> [DATA EXTRACT]
# # # # #
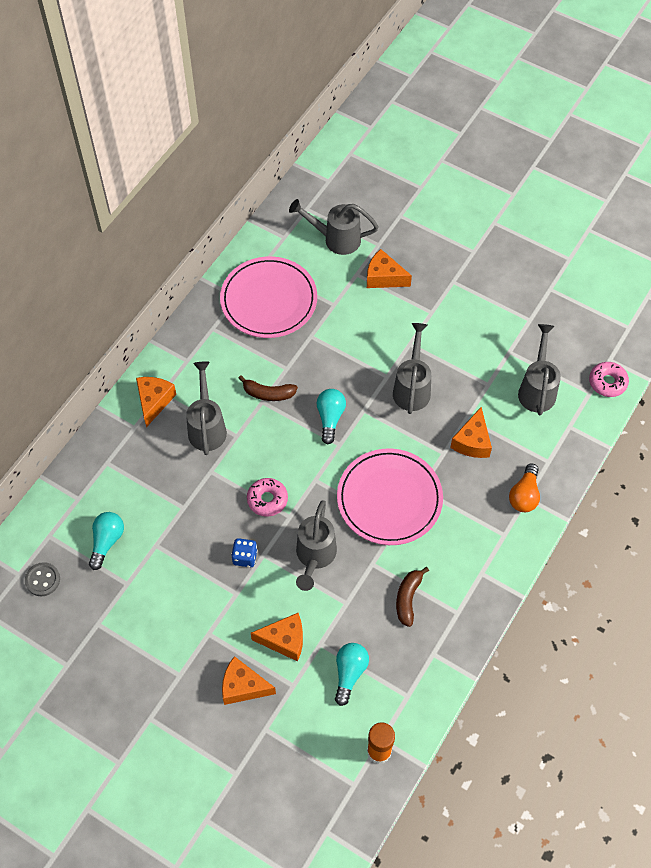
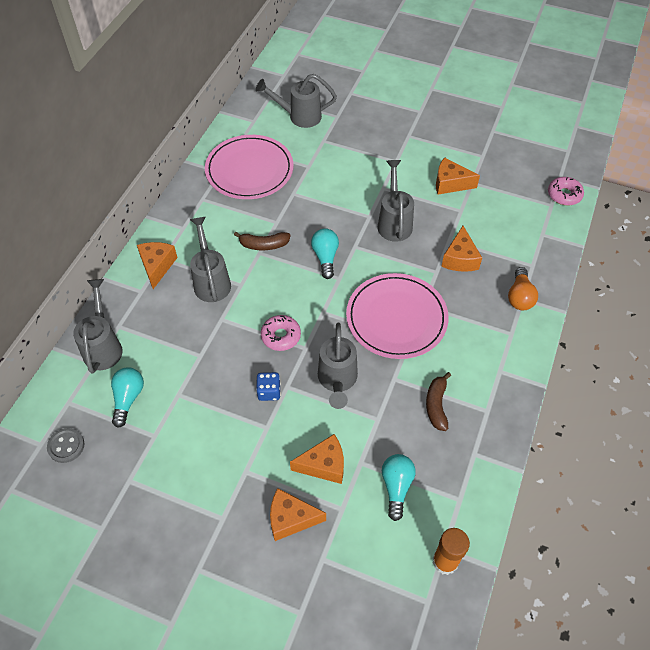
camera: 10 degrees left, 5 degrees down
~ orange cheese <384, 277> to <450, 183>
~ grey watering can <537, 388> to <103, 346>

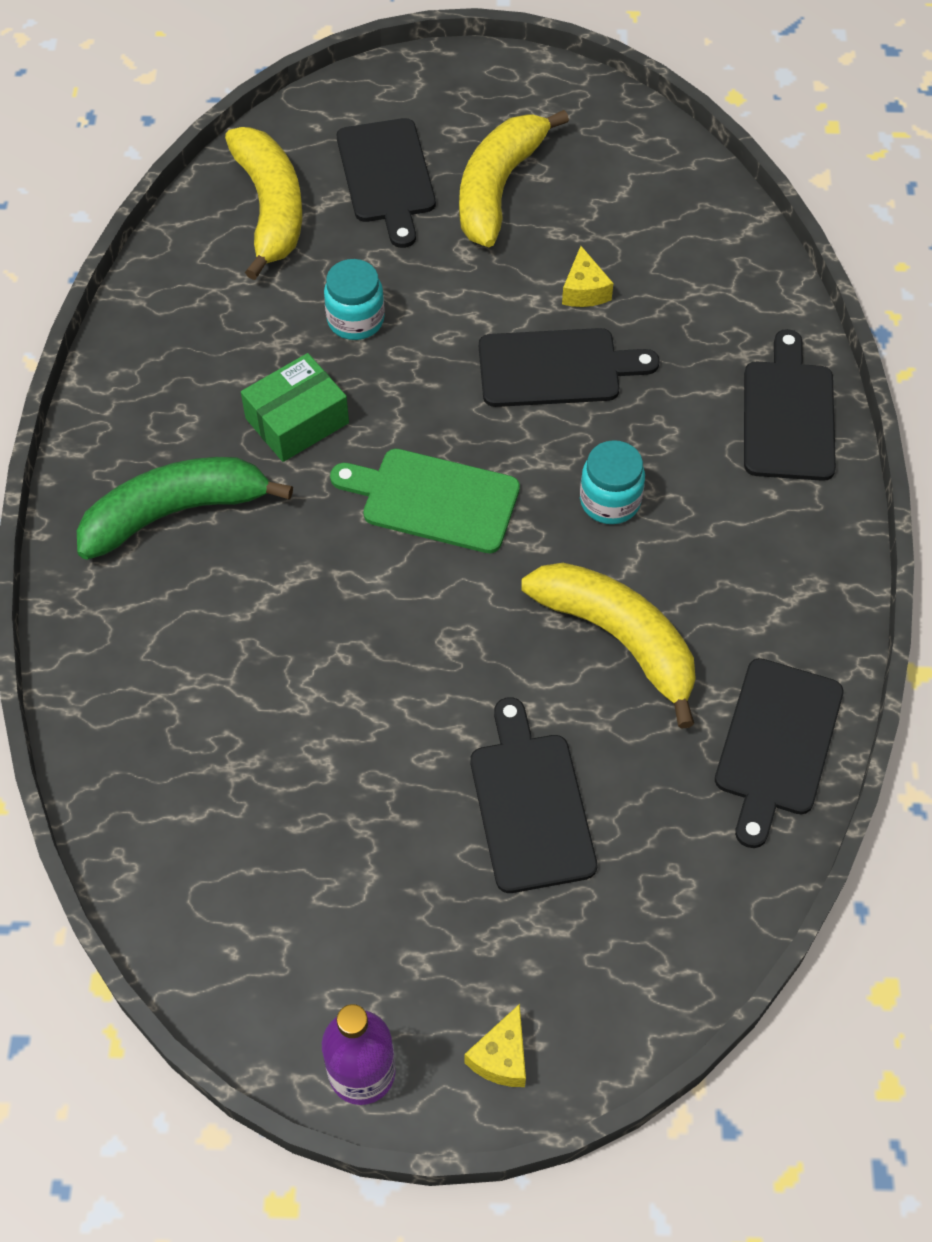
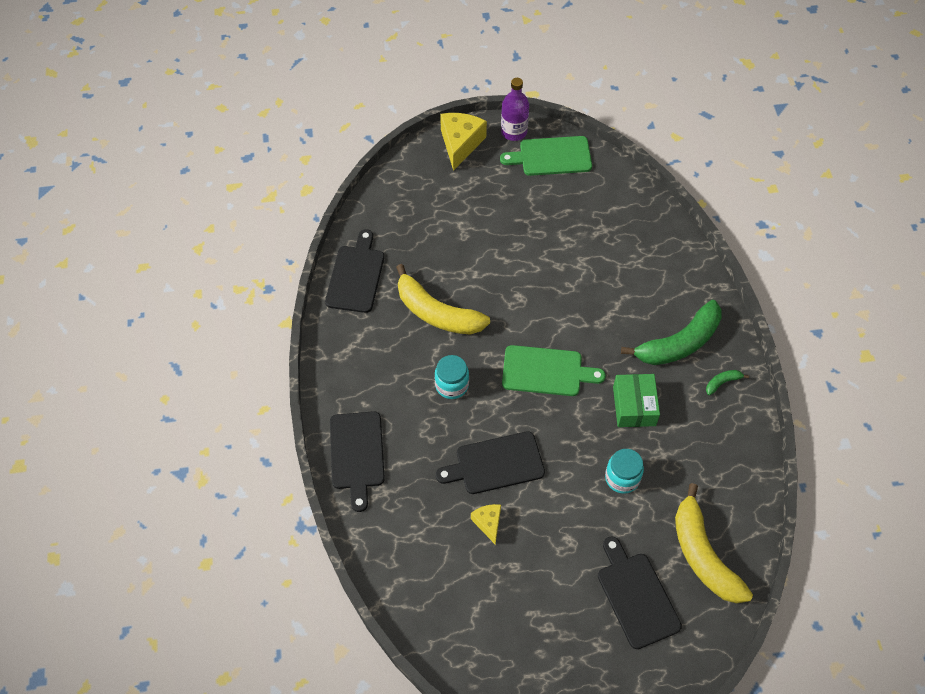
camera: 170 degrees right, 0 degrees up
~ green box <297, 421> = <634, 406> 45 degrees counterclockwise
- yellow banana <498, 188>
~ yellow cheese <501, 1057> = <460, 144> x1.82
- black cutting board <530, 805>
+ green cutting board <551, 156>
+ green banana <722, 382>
# # # # #
> [REQUIRED WORK]
Write out the records exactly. Do not carry the pictures over.

> [ANSWER FOR THE TASK]
camera: 10 degrees left, 5 degrees down
~ orange cheese <384, 277> to <450, 183>
~ grey watering can <537, 388> to <103, 346>

camera: 170 degrees right, 0 degrees up
~ green box <297, 421> = <634, 406> 45 degrees counterclockwise
- yellow banana <498, 188>
~ yellow cheese <501, 1057> = <460, 144> x1.82
- black cutting board <530, 805>
+ green cutting board <551, 156>
+ green banana <722, 382>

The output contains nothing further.